Start of Block

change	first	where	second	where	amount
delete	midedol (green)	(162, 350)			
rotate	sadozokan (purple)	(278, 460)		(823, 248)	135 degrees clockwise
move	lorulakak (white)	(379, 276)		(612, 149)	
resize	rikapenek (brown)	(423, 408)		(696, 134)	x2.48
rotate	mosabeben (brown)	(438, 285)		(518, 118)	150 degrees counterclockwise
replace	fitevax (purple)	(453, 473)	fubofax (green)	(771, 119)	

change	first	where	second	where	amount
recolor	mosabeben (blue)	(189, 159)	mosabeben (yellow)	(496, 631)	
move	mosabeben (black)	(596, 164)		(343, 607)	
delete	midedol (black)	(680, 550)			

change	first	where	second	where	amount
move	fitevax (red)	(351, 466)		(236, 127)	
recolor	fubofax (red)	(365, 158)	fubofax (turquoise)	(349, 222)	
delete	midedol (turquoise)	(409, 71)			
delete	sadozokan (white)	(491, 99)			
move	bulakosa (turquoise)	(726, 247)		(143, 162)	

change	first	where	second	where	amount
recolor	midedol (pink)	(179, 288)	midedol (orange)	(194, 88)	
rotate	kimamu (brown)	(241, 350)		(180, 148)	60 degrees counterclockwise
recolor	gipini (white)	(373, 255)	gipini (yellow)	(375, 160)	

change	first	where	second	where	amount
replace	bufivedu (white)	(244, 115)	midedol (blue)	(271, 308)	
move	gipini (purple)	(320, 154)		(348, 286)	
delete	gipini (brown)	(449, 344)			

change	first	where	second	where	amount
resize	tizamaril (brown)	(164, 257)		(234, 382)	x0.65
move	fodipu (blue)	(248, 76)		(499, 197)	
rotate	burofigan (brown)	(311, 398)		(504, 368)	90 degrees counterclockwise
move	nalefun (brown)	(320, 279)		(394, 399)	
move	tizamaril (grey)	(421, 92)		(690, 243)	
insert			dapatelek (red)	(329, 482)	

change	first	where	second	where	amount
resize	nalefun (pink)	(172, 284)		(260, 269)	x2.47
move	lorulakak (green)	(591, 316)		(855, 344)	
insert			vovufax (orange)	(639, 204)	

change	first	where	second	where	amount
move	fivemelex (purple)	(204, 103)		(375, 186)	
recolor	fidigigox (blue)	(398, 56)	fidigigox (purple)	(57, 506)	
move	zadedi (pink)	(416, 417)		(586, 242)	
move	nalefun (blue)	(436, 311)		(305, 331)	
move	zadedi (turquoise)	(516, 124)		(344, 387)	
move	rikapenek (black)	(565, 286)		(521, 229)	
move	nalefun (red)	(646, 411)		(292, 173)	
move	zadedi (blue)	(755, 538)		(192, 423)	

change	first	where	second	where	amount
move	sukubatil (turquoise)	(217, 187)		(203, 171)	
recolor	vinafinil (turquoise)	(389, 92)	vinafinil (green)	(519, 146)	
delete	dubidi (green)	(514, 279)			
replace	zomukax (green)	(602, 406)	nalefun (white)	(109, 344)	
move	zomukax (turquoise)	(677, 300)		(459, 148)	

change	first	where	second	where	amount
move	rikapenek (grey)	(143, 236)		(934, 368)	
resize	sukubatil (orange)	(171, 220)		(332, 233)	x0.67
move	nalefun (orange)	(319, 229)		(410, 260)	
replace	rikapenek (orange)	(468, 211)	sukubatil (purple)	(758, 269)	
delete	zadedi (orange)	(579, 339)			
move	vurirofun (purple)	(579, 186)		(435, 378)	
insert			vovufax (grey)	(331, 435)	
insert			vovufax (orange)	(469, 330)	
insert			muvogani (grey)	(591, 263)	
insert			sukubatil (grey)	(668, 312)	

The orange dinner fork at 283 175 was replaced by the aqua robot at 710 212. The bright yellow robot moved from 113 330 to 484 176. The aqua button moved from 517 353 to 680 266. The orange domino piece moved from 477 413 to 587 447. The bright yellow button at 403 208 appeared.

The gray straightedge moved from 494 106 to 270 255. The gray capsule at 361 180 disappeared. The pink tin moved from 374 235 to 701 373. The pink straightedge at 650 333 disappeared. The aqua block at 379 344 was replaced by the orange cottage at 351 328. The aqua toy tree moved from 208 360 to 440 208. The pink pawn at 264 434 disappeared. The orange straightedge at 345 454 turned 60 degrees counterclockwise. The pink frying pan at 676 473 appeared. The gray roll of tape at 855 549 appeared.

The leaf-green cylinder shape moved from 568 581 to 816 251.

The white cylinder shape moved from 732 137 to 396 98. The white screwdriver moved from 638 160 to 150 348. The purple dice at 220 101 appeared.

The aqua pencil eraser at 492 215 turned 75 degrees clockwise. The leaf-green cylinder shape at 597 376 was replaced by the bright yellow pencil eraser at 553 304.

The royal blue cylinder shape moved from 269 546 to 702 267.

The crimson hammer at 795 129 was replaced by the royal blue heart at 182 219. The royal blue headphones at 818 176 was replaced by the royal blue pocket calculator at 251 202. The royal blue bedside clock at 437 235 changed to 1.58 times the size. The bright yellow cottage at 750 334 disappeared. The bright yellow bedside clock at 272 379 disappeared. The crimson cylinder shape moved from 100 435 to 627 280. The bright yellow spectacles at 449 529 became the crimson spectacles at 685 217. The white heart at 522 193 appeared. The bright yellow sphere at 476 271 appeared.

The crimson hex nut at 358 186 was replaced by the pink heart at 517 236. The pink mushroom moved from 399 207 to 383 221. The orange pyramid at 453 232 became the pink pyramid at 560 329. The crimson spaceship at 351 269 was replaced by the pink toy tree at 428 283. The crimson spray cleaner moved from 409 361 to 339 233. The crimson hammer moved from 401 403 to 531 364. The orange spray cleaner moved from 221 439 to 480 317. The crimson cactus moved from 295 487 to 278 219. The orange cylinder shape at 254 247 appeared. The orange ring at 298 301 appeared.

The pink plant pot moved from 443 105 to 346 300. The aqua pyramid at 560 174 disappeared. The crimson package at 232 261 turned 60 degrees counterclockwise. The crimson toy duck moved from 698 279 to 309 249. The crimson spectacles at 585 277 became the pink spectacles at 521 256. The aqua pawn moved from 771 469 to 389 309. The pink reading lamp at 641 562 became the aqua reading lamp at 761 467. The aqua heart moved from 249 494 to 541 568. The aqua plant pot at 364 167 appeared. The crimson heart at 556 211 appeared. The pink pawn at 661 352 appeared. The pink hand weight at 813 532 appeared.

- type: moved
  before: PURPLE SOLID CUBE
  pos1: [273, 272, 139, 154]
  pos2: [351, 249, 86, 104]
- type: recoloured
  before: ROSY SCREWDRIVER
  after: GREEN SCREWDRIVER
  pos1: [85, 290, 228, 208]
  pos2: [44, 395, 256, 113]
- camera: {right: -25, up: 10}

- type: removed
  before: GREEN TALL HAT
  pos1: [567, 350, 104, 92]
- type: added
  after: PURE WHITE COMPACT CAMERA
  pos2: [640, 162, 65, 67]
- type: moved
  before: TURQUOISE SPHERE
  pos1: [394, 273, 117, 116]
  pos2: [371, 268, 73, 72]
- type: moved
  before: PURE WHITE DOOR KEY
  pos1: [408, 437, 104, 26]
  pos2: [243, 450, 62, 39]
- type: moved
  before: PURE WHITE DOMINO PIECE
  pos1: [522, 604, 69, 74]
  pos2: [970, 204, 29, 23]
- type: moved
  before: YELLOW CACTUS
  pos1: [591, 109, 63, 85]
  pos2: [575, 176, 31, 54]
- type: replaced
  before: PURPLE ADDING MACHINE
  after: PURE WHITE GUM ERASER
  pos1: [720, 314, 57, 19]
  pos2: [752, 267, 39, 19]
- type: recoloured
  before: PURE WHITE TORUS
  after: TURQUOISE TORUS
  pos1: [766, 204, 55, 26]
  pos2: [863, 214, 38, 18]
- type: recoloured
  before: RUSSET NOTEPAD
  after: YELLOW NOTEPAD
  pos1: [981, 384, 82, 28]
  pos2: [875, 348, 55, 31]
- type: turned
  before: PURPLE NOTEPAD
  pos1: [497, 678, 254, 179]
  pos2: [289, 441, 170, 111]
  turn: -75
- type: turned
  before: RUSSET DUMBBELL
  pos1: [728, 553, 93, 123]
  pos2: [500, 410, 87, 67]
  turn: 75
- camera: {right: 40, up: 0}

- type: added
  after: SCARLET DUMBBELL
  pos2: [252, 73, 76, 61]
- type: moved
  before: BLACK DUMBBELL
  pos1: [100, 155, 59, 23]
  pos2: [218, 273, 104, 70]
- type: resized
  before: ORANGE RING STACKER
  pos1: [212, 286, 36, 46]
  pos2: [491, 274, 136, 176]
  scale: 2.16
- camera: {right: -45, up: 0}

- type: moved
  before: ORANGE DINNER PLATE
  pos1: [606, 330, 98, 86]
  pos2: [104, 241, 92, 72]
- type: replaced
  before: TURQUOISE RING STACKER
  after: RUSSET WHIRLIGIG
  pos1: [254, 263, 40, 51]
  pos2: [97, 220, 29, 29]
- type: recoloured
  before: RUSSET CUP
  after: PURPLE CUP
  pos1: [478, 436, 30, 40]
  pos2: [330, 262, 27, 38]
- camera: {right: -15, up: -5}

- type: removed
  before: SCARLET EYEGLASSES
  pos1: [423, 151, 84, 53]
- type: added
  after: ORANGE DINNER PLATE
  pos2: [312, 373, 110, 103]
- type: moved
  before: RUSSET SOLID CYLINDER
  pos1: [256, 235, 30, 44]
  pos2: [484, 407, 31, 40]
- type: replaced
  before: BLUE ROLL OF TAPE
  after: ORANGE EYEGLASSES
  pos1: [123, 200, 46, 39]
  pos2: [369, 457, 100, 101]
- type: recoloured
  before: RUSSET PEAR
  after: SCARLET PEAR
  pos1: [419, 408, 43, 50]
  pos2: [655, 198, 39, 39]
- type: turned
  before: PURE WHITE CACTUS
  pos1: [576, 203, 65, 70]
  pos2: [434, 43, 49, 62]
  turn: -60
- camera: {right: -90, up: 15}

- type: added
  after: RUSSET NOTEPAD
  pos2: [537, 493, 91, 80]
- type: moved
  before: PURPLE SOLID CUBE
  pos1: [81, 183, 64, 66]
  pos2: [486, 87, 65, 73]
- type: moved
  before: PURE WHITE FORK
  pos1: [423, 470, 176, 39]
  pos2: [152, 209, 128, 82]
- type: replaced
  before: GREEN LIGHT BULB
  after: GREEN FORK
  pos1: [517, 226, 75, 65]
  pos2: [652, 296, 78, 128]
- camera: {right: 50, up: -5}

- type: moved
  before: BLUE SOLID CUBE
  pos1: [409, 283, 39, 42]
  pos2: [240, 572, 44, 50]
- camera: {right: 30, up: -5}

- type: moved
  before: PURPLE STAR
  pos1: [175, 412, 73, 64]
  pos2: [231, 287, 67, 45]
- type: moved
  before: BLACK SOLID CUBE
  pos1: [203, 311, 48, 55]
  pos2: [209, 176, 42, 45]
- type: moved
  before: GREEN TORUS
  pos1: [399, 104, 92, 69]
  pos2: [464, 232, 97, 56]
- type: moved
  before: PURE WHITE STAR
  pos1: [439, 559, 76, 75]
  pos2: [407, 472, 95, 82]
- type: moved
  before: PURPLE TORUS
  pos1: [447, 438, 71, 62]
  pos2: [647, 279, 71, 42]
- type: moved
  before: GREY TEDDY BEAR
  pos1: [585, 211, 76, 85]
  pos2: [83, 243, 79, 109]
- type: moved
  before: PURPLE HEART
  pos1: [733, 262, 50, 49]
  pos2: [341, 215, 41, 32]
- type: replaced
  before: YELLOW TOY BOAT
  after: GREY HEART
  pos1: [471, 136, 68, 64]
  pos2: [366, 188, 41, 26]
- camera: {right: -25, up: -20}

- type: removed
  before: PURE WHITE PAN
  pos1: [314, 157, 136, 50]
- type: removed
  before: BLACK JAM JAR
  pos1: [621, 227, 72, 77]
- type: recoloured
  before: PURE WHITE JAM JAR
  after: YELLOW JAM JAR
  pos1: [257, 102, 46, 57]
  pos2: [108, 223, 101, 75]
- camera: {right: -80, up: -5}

End of Block

▶ [PROMPT]
In the entries above, please find the line with "after: GREEN SCREWDRIVER" and the line with "pos2: [44, 395, 256, 113]", then write out exactly those two lines and every line between them, and nothing more.

▶ [ANSWER AREA]
  after: GREEN SCREWDRIVER
  pos1: [85, 290, 228, 208]
  pos2: [44, 395, 256, 113]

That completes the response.